SUPPLIED MATERIAL >>
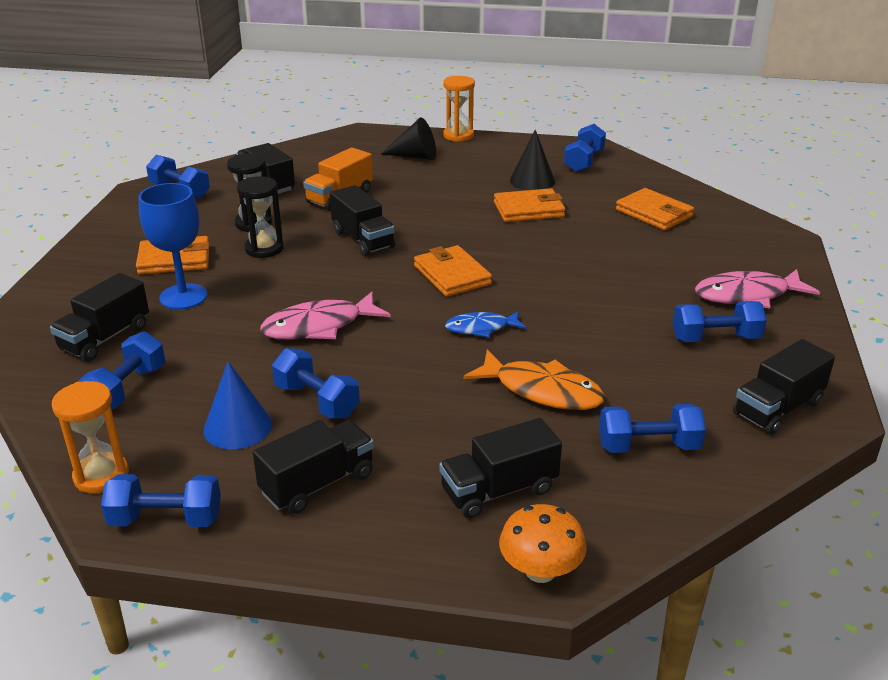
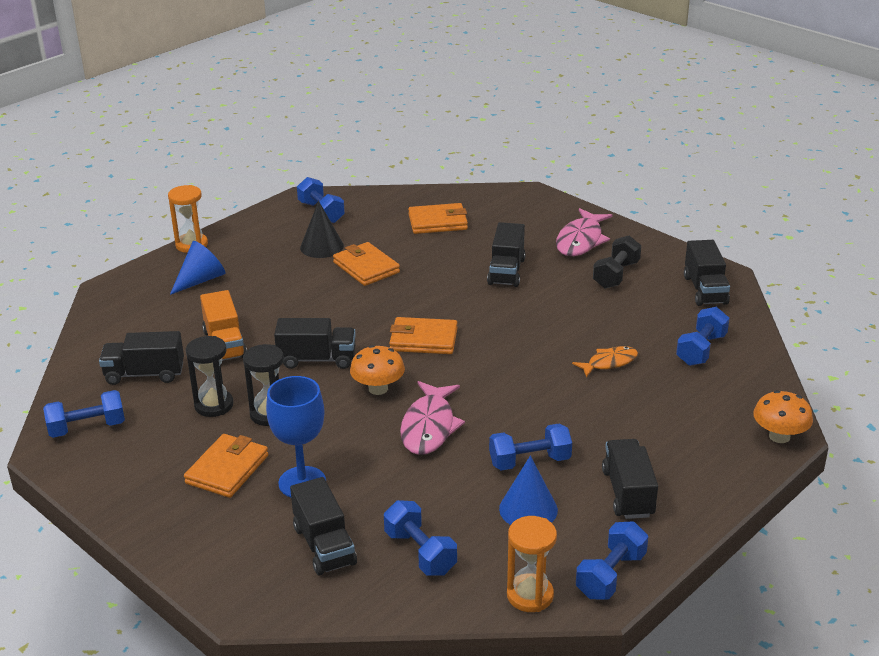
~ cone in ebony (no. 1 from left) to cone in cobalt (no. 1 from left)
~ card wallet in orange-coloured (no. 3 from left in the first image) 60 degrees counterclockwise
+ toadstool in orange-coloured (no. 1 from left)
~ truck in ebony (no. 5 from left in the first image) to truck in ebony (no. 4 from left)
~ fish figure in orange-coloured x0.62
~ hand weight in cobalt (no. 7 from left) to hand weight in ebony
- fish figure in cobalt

PROBLEM >> Throughout the material above, find lines holding the word "left", then copy them.

PROBLEM SOLUTION >>
~ cone in ebony (no. 1 from left) to cone in cobalt (no. 1 from left)
~ card wallet in orange-coloured (no. 3 from left in the first image) 60 degrees counterclockwise
+ toadstool in orange-coloured (no. 1 from left)
~ truck in ebony (no. 5 from left in the first image) to truck in ebony (no. 4 from left)
~ hand weight in cobalt (no. 7 from left) to hand weight in ebony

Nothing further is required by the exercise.